## Problem
The expected output is each line in the data below that includes the string "yellow".
• • •
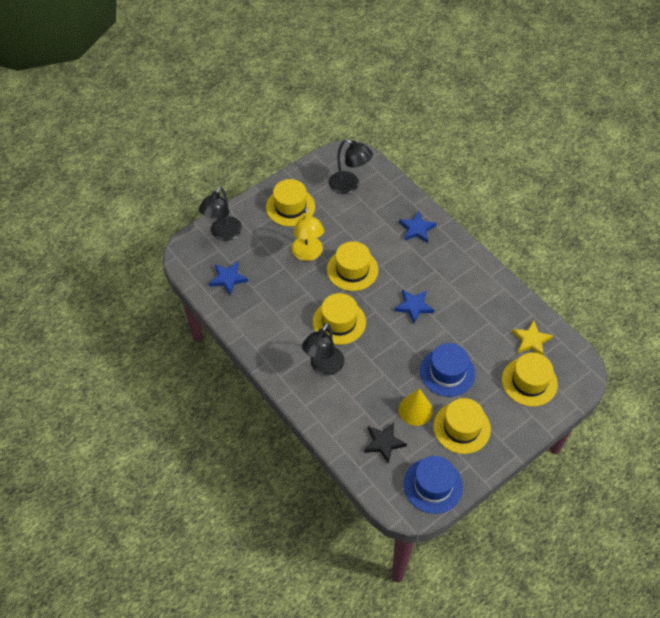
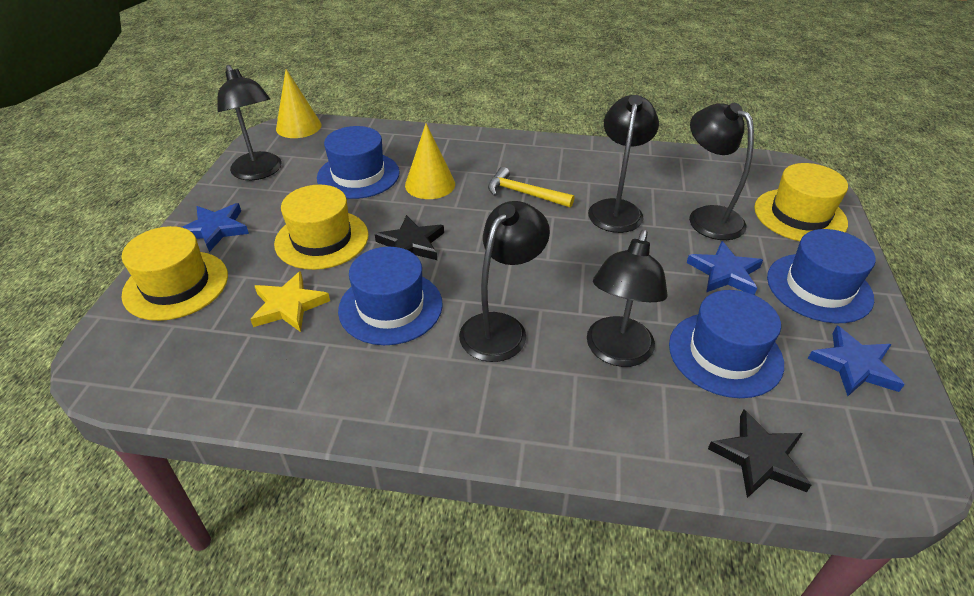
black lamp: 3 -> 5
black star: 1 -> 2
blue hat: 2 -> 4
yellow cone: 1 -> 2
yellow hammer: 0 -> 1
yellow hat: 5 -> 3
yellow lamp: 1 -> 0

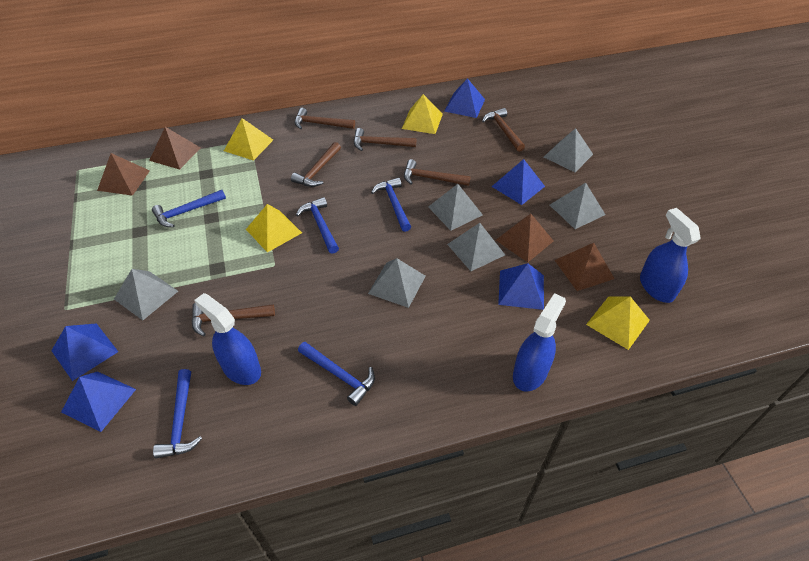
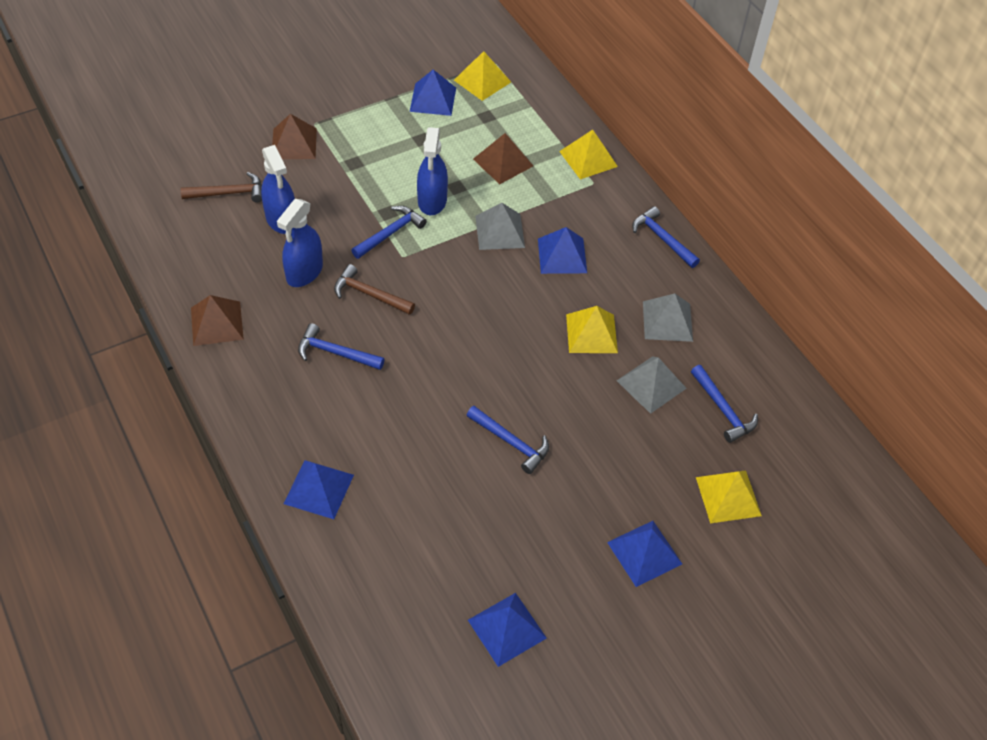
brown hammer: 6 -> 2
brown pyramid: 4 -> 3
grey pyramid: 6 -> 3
• • •
## Response box
yellow cone: 1 -> 2
yellow hammer: 0 -> 1
yellow hat: 5 -> 3
yellow lamp: 1 -> 0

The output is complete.